### [PROBLEM REQUIREMENTS]
Reproduce the material word for word, starting at the line that contains "coordinates (422, 174)." and ending with the final line of the material.

╭─ STORED DATA

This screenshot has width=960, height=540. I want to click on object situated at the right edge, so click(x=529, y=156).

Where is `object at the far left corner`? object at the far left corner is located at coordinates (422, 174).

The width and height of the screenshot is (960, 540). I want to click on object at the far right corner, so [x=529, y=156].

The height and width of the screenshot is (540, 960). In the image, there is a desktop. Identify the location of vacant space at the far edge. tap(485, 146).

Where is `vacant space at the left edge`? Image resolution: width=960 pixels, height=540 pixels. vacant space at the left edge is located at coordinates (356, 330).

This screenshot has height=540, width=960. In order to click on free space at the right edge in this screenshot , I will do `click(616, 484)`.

╰─

### [WRITTEN SOLUTION]
Where is `object at the far left corner`? object at the far left corner is located at coordinates (422, 174).

The width and height of the screenshot is (960, 540). I want to click on object at the far right corner, so [x=529, y=156].

The height and width of the screenshot is (540, 960). In the image, there is a desktop. Identify the location of vacant space at the far edge. tap(485, 146).

Where is `vacant space at the left edge`? Image resolution: width=960 pixels, height=540 pixels. vacant space at the left edge is located at coordinates (356, 330).

This screenshot has height=540, width=960. In order to click on free space at the right edge in this screenshot , I will do `click(616, 484)`.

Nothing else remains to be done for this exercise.